● Data listing
-=-=-

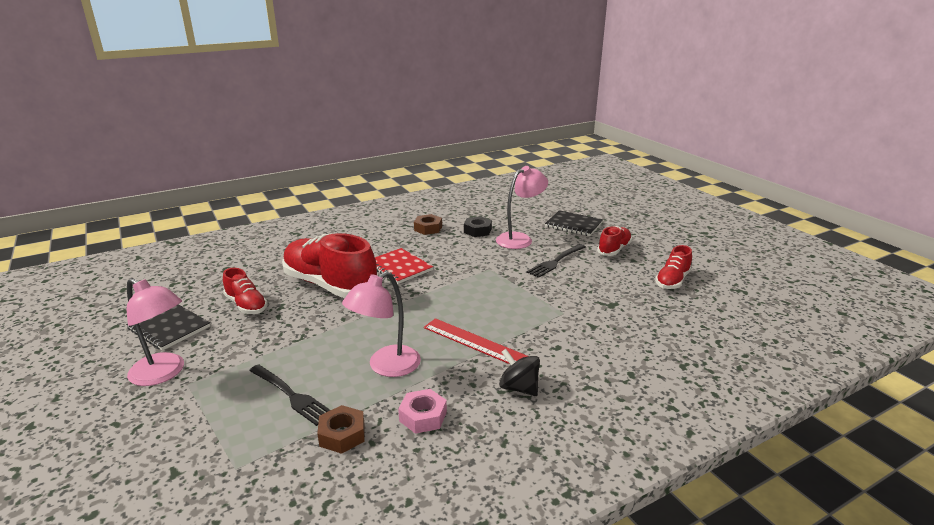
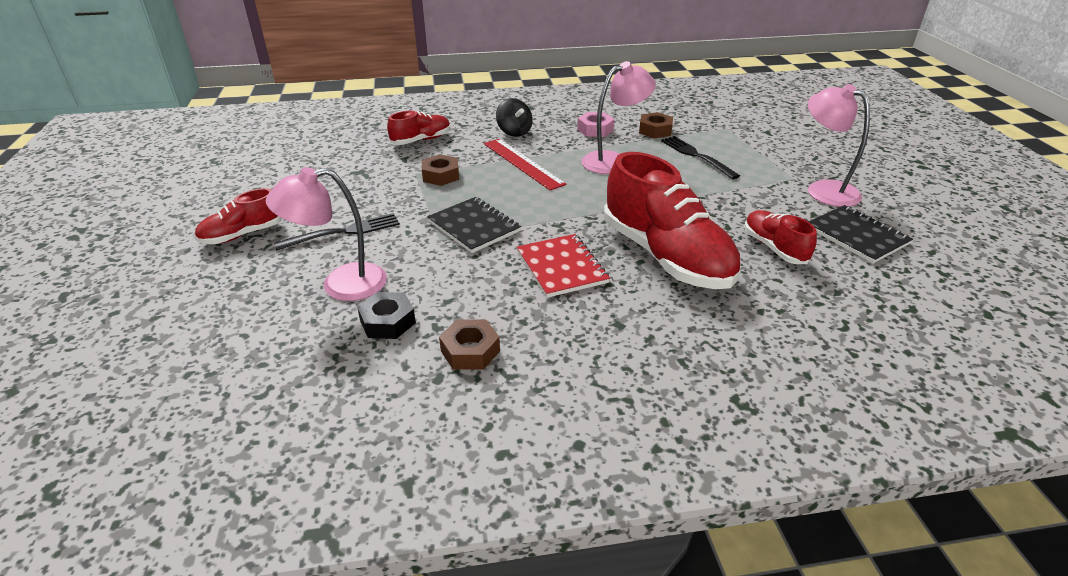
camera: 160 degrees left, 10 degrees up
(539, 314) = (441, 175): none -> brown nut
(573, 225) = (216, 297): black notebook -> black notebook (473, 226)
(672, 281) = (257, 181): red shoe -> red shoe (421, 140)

-=-=-

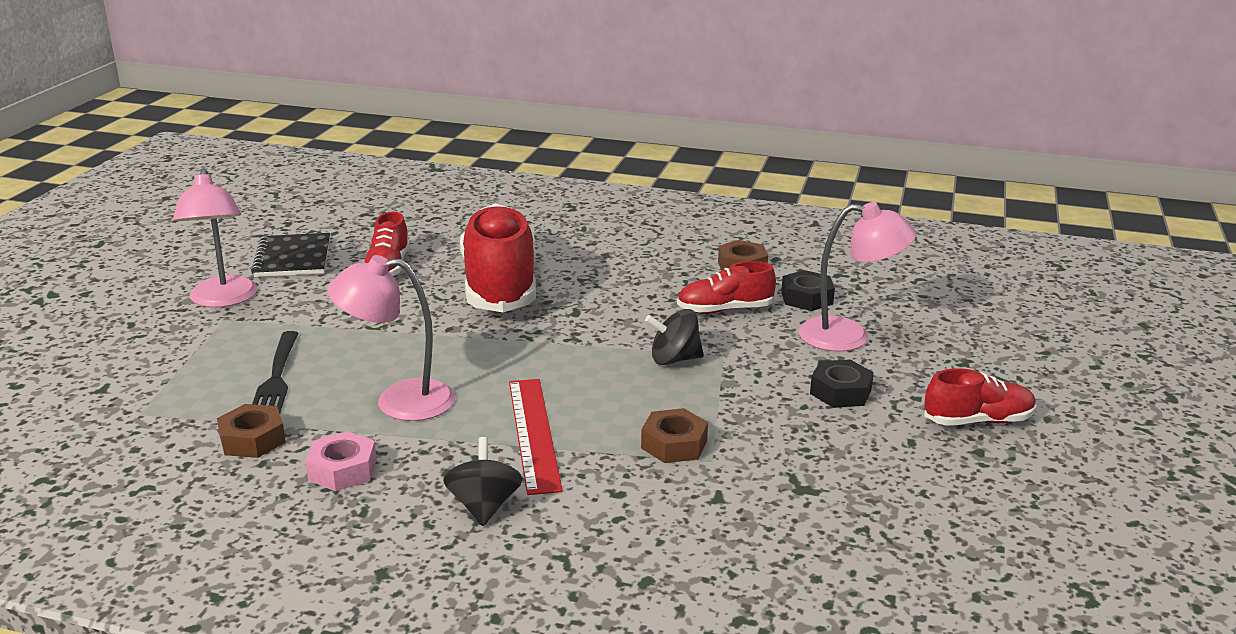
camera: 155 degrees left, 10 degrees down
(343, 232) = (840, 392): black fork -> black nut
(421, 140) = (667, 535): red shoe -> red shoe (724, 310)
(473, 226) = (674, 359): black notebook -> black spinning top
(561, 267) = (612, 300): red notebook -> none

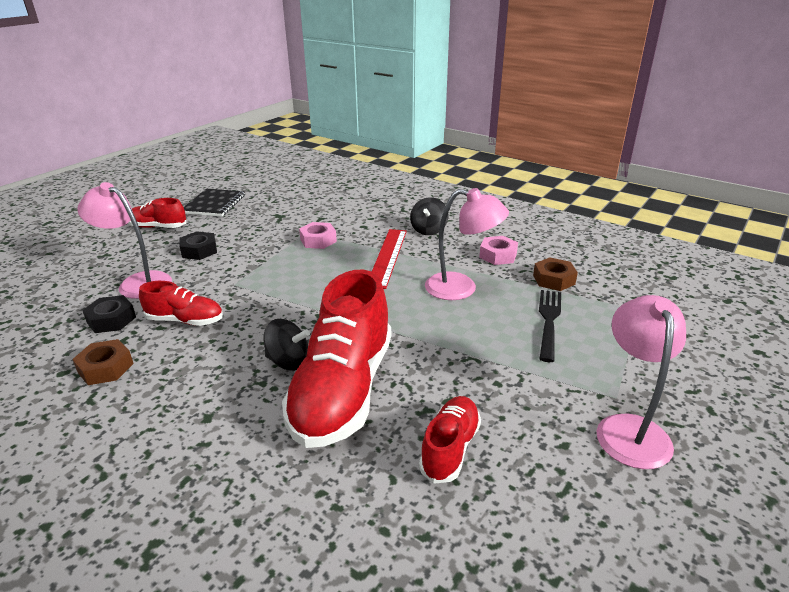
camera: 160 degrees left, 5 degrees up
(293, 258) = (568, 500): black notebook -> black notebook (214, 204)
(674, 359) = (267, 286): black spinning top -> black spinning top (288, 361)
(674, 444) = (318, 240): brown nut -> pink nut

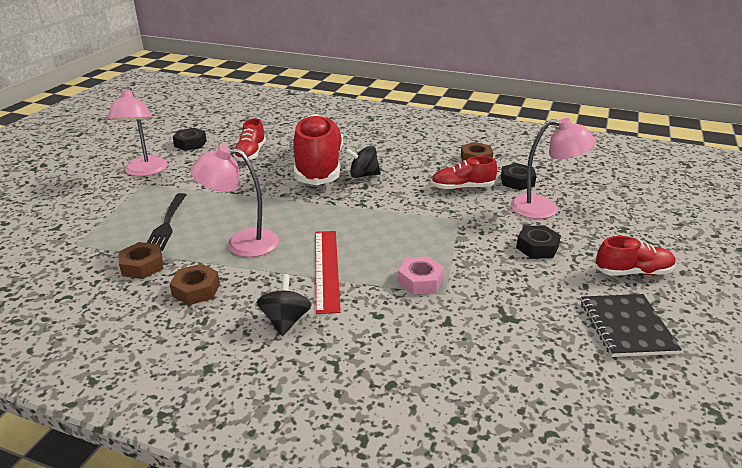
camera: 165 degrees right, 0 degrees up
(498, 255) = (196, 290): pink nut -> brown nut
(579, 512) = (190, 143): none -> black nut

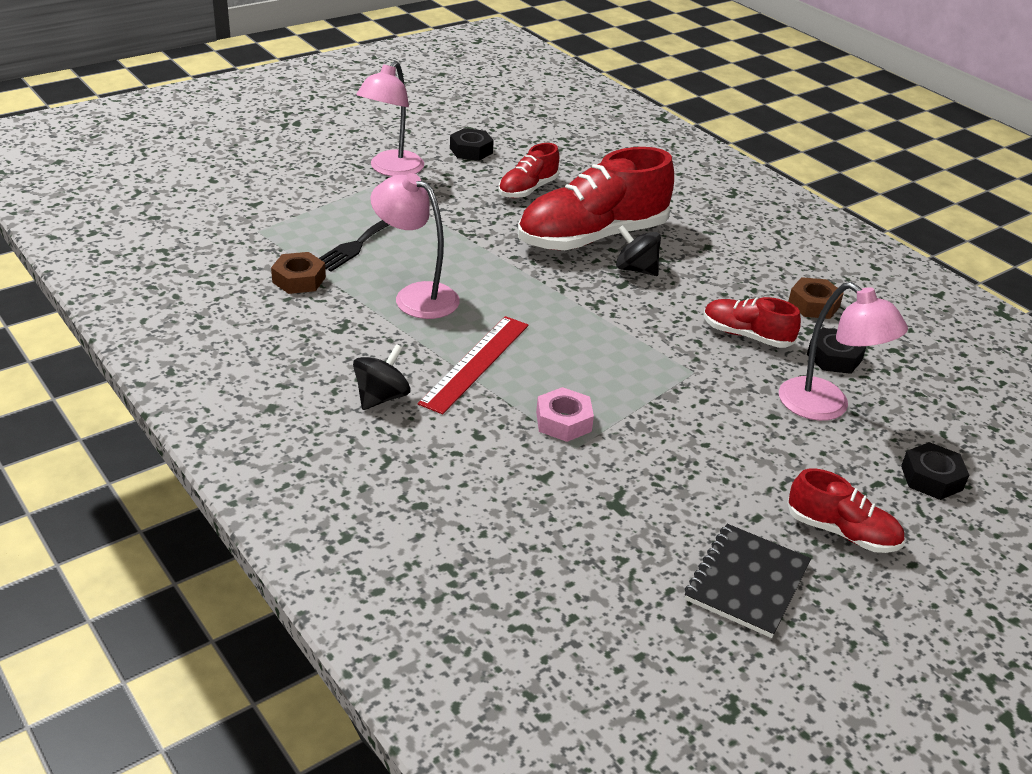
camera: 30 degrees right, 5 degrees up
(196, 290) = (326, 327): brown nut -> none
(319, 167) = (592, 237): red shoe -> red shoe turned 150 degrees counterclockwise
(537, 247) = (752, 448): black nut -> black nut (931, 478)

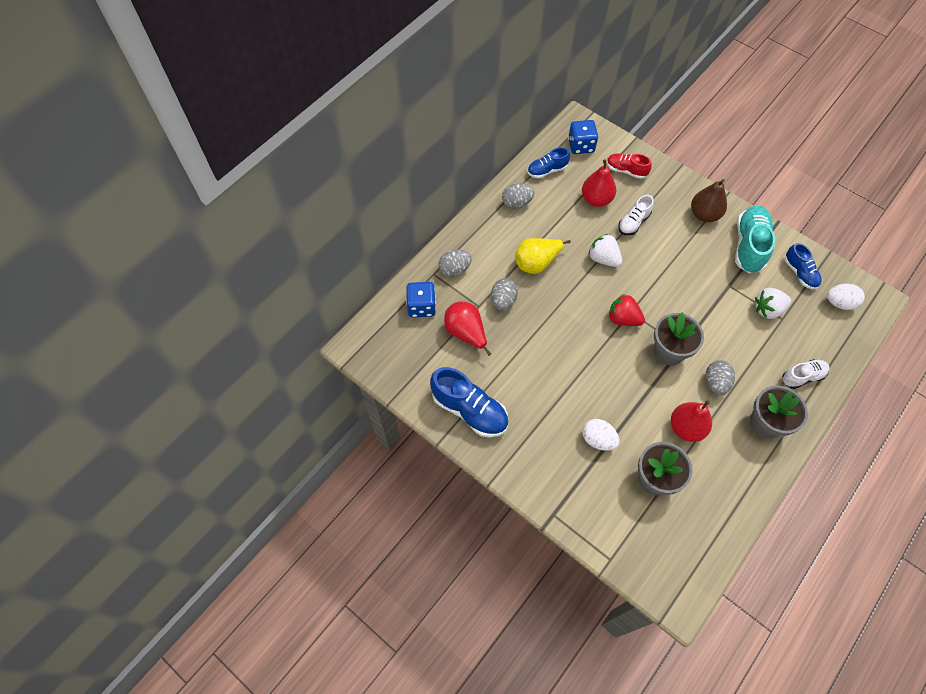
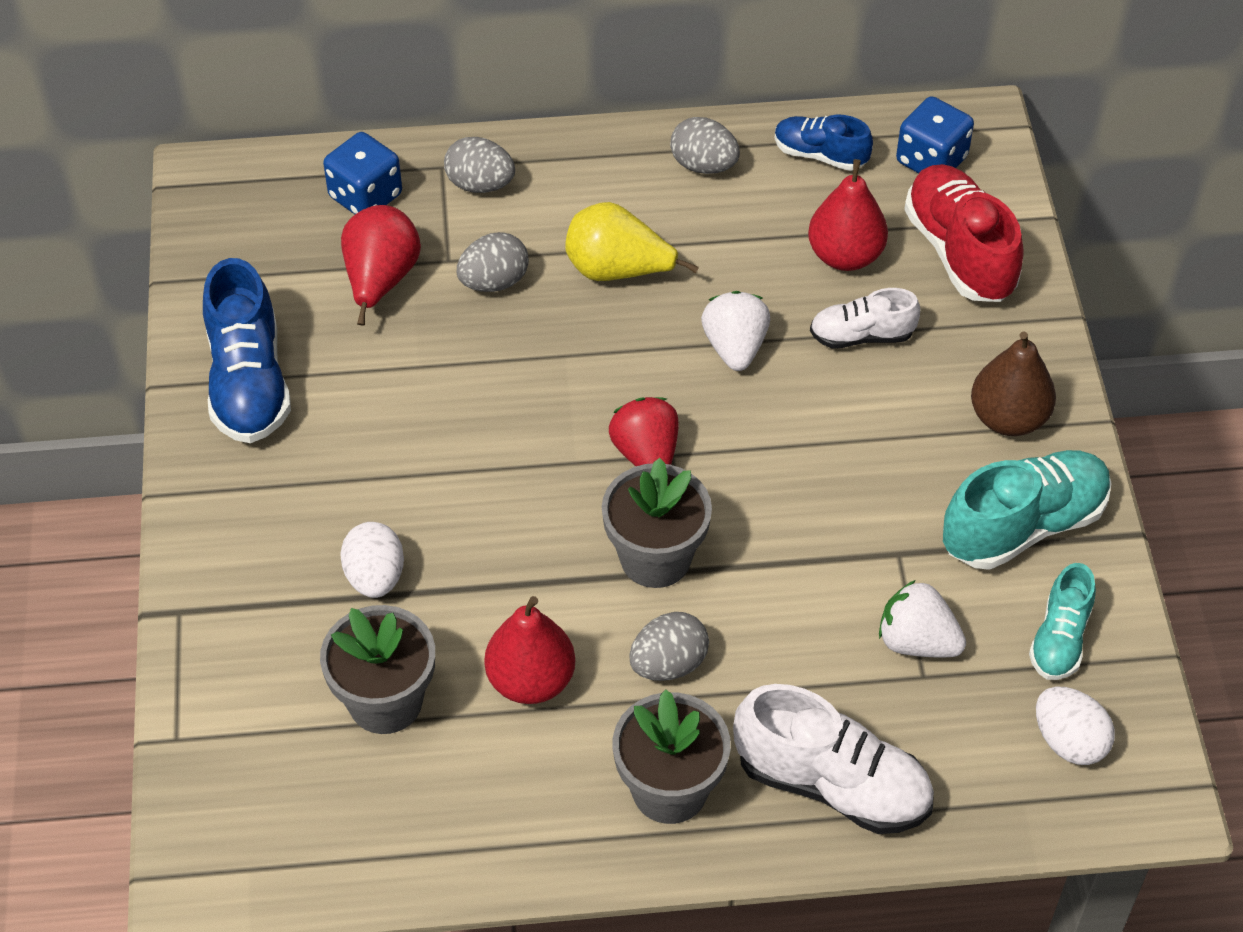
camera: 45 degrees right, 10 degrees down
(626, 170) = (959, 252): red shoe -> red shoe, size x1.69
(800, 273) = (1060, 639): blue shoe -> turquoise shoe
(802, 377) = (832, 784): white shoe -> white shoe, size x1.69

-=-=-

● Required action
Everything between and including the line above containing "(421, 140) = (667, 535): red" and the line containing "camera: 165 degrees right, 0 degrees up" should be reproduced exactly, with pictures excluded.

● Your solution
(421, 140) = (667, 535): red shoe -> red shoe (724, 310)
(473, 226) = (674, 359): black notebook -> black spinning top
(561, 267) = (612, 300): red notebook -> none

camera: 160 degrees left, 5 degrees up
(293, 258) = (568, 500): black notebook -> black notebook (214, 204)
(674, 359) = (267, 286): black spinning top -> black spinning top (288, 361)
(674, 444) = (318, 240): brown nut -> pink nut

camera: 165 degrees right, 0 degrees up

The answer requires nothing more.